[Source data — start]

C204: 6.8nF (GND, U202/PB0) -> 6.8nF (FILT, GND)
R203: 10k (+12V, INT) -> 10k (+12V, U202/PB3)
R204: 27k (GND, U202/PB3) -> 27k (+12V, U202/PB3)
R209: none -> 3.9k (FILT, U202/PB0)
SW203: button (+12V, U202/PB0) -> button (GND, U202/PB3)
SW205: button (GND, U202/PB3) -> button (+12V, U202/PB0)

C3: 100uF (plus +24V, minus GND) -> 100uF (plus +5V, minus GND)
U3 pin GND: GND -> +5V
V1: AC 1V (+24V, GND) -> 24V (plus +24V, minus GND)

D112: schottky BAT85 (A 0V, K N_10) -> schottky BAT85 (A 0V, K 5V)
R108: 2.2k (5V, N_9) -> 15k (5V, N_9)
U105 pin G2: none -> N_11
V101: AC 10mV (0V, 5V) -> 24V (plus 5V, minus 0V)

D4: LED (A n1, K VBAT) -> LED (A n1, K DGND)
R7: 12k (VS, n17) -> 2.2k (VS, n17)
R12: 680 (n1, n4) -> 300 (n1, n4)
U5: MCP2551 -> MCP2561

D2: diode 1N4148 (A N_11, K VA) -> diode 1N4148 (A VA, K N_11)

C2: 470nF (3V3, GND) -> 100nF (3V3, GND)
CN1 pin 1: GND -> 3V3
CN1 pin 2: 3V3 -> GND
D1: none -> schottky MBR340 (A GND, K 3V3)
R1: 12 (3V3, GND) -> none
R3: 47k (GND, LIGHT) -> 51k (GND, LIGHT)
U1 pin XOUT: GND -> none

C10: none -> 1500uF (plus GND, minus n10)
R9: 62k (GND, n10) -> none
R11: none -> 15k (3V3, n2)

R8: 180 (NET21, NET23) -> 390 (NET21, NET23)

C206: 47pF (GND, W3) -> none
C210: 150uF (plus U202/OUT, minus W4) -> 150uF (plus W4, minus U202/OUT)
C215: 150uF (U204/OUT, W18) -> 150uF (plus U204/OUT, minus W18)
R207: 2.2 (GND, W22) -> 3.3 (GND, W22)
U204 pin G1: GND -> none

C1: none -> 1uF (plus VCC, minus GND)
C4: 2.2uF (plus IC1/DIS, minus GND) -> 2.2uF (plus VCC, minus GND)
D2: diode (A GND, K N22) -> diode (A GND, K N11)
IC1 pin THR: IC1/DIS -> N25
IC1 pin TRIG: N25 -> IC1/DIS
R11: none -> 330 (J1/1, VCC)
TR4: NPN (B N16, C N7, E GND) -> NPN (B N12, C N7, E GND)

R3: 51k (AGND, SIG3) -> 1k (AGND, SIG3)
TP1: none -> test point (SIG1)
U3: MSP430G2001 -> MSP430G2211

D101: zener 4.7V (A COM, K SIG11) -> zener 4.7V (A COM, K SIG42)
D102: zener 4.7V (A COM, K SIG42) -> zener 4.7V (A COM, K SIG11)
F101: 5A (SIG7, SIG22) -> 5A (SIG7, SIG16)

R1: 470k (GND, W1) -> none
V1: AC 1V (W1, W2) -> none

[Source data — finish]

▶ **Try it**
Everything from the first line above up to and including the line that contains "C215: 150uF (U204/OUT, W18)" should be printed exactly; please print only that.

▶ **Solution**
C204: 6.8nF (GND, U202/PB0) -> 6.8nF (FILT, GND)
R203: 10k (+12V, INT) -> 10k (+12V, U202/PB3)
R204: 27k (GND, U202/PB3) -> 27k (+12V, U202/PB3)
R209: none -> 3.9k (FILT, U202/PB0)
SW203: button (+12V, U202/PB0) -> button (GND, U202/PB3)
SW205: button (GND, U202/PB3) -> button (+12V, U202/PB0)

C3: 100uF (plus +24V, minus GND) -> 100uF (plus +5V, minus GND)
U3 pin GND: GND -> +5V
V1: AC 1V (+24V, GND) -> 24V (plus +24V, minus GND)

D112: schottky BAT85 (A 0V, K N_10) -> schottky BAT85 (A 0V, K 5V)
R108: 2.2k (5V, N_9) -> 15k (5V, N_9)
U105 pin G2: none -> N_11
V101: AC 10mV (0V, 5V) -> 24V (plus 5V, minus 0V)

D4: LED (A n1, K VBAT) -> LED (A n1, K DGND)
R7: 12k (VS, n17) -> 2.2k (VS, n17)
R12: 680 (n1, n4) -> 300 (n1, n4)
U5: MCP2551 -> MCP2561

D2: diode 1N4148 (A N_11, K VA) -> diode 1N4148 (A VA, K N_11)

C2: 470nF (3V3, GND) -> 100nF (3V3, GND)
CN1 pin 1: GND -> 3V3
CN1 pin 2: 3V3 -> GND
D1: none -> schottky MBR340 (A GND, K 3V3)
R1: 12 (3V3, GND) -> none
R3: 47k (GND, LIGHT) -> 51k (GND, LIGHT)
U1 pin XOUT: GND -> none

C10: none -> 1500uF (plus GND, minus n10)
R9: 62k (GND, n10) -> none
R11: none -> 15k (3V3, n2)

R8: 180 (NET21, NET23) -> 390 (NET21, NET23)

C206: 47pF (GND, W3) -> none
C210: 150uF (plus U202/OUT, minus W4) -> 150uF (plus W4, minus U202/OUT)
C215: 150uF (U204/OUT, W18) -> 150uF (plus U204/OUT, minus W18)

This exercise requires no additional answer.